### Records supplied

=== Begin Enclosure ===

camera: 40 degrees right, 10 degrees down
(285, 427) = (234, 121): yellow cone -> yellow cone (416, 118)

=== End Enclosure ===
=== Begin Enclosure ===

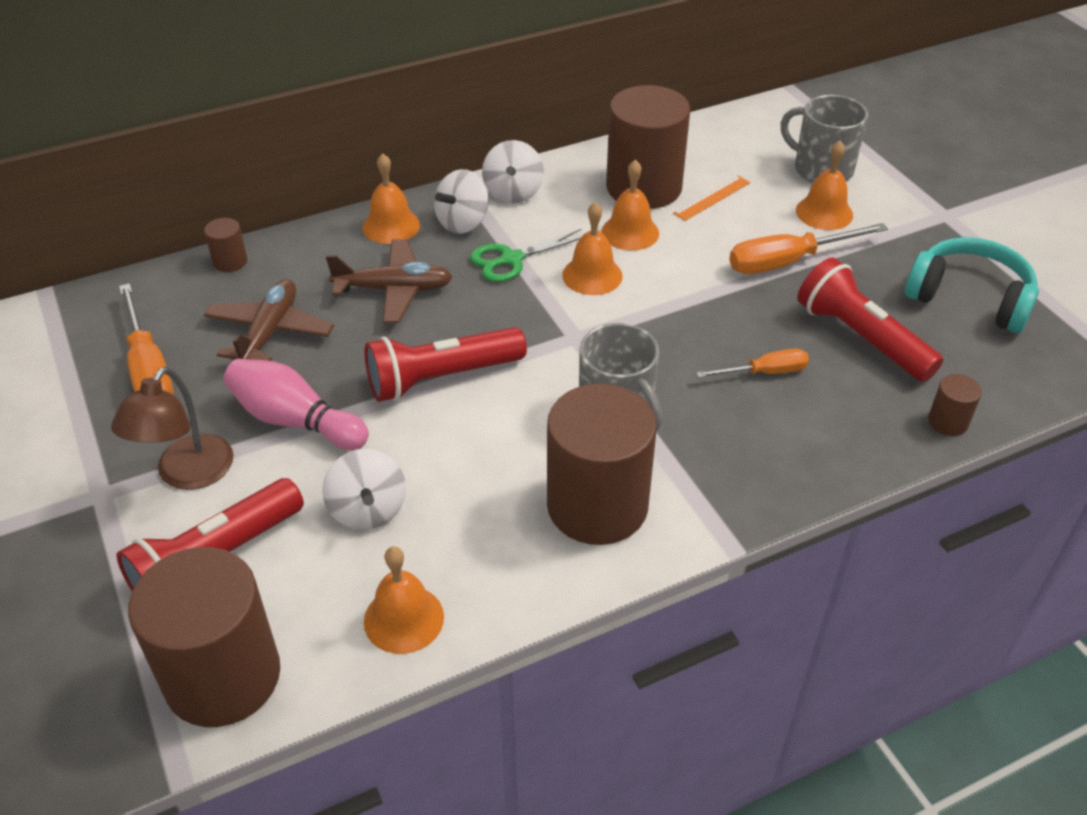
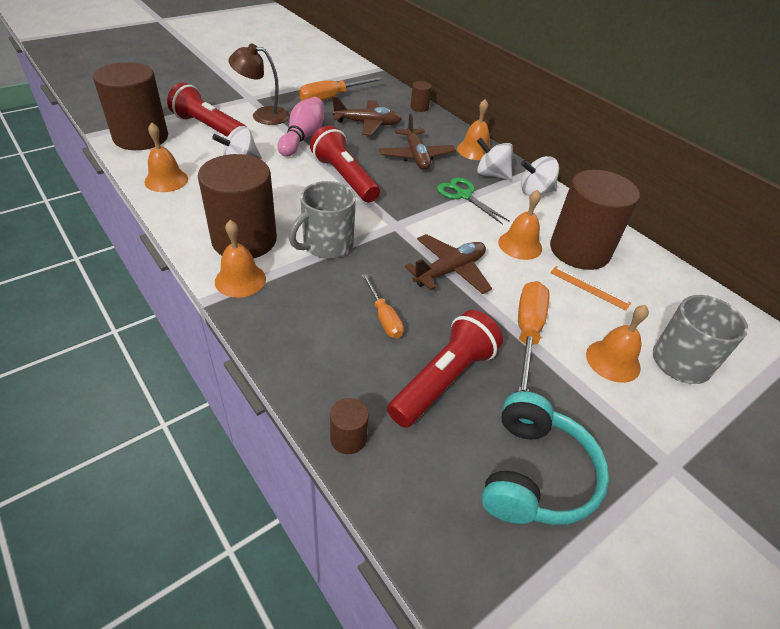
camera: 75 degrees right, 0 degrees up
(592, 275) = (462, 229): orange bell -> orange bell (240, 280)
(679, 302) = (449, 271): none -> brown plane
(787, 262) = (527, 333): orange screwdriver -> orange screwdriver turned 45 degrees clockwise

=== End Enclosure ===

Show all lines from the entries that hold "degrees".

### Answer section
camera: 40 degrees right, 10 degrees down
camera: 75 degrees right, 0 degrees up
(787, 262) = (527, 333): orange screwdriver -> orange screwdriver turned 45 degrees clockwise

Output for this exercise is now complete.